-- Opening Marker --
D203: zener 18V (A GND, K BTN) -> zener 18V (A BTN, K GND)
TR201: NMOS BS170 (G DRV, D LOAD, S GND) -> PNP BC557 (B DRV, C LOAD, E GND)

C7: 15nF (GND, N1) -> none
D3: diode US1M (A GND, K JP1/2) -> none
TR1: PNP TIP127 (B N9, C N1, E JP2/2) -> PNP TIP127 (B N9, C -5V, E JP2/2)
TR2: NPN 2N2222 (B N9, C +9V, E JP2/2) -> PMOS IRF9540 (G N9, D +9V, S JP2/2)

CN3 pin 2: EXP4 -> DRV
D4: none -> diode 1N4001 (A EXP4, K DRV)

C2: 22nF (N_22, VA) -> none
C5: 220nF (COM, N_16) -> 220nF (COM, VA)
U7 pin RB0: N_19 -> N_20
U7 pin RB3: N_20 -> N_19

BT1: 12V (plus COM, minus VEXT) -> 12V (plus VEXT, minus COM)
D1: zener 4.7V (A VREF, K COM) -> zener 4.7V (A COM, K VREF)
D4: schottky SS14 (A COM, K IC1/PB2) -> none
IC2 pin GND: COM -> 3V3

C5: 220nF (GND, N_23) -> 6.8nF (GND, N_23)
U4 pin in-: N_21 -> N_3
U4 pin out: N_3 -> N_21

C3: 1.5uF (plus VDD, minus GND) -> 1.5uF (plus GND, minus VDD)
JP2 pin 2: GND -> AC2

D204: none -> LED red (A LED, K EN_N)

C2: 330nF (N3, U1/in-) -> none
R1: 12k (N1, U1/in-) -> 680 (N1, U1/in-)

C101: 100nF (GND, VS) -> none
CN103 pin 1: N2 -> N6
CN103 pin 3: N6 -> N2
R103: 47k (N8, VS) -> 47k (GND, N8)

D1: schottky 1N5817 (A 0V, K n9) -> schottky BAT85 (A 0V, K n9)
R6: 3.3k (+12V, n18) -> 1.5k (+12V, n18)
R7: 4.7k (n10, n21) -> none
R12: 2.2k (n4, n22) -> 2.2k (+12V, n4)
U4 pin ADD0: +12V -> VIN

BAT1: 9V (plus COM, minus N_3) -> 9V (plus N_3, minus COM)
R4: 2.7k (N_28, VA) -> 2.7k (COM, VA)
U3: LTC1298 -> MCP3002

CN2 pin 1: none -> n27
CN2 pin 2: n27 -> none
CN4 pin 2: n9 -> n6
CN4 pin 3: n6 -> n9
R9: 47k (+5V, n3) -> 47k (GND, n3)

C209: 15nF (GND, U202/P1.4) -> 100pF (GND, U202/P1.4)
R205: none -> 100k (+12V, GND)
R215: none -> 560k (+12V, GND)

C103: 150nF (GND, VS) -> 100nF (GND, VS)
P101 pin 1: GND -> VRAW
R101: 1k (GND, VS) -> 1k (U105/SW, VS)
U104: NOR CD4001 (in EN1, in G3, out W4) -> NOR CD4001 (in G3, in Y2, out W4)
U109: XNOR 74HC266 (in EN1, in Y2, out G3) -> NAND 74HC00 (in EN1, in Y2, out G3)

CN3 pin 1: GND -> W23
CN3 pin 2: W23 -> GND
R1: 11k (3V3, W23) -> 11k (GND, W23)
-- Closing Marker --
▶ **Description of the task**:
Please give back, exactly as it stands above, the stretch from the line with "CN103 pin 1: N2 -> N6" through the line with "R7: 4.7k (n10, n21) -> none", and no line outside it.

▶ **Result**:
CN103 pin 1: N2 -> N6
CN103 pin 3: N6 -> N2
R103: 47k (N8, VS) -> 47k (GND, N8)

D1: schottky 1N5817 (A 0V, K n9) -> schottky BAT85 (A 0V, K n9)
R6: 3.3k (+12V, n18) -> 1.5k (+12V, n18)
R7: 4.7k (n10, n21) -> none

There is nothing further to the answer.